- _What you have to do_:
Could you print, exactly as they stand, the lines from the one holding "(726, 206) = (518, 123): blue" to the end of the data below, and nothing more?

- _Information shown_:
§ §
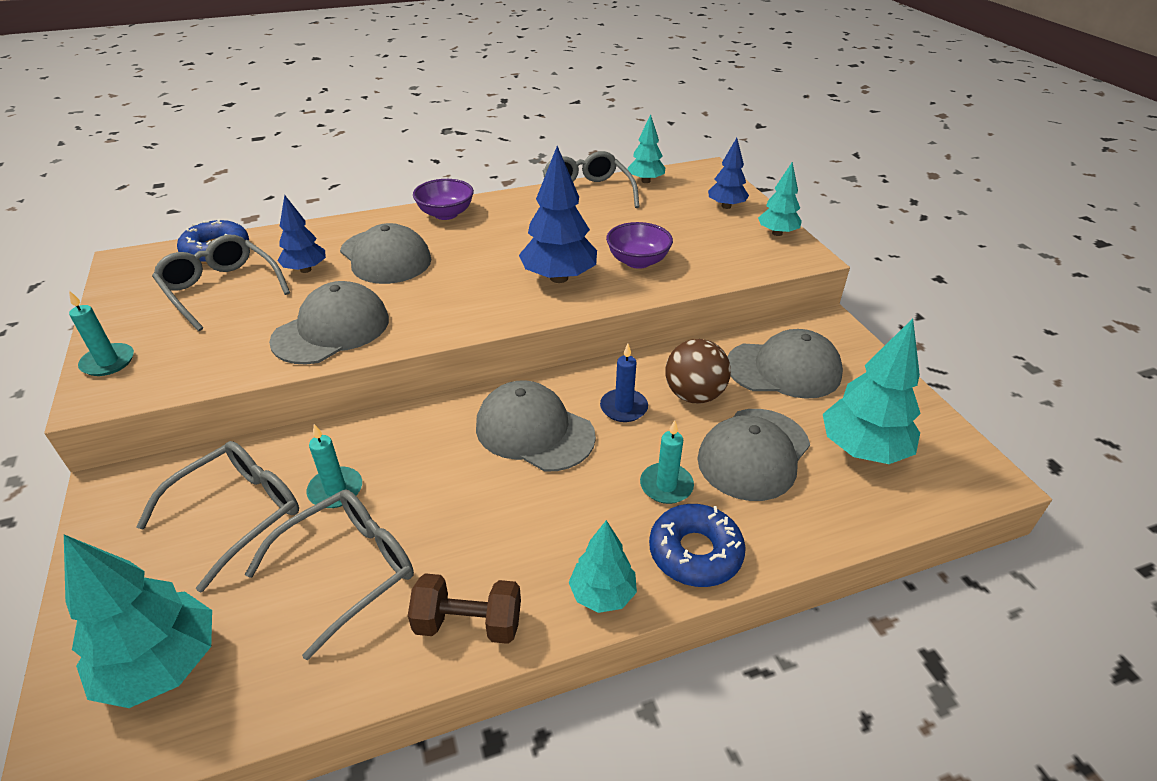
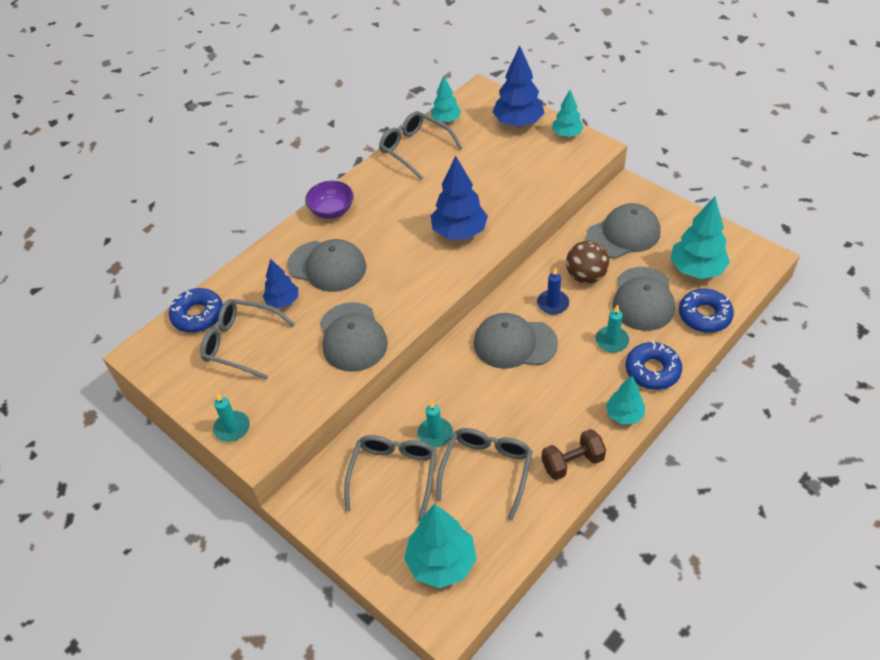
camera: 25 degrees left, 10 degrees up
(332, 330) = (352, 337): grey cap -> grey cap turned 150 degrees clockwise
(638, 261) = (498, 196): purple bowl -> none
(726, 206) = (518, 123): blue tree -> blue tree, size x1.66
(833, 514) = (704, 315): none -> blue donut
§ §
- _Solution for this task_:
(726, 206) = (518, 123): blue tree -> blue tree, size x1.66
(833, 514) = (704, 315): none -> blue donut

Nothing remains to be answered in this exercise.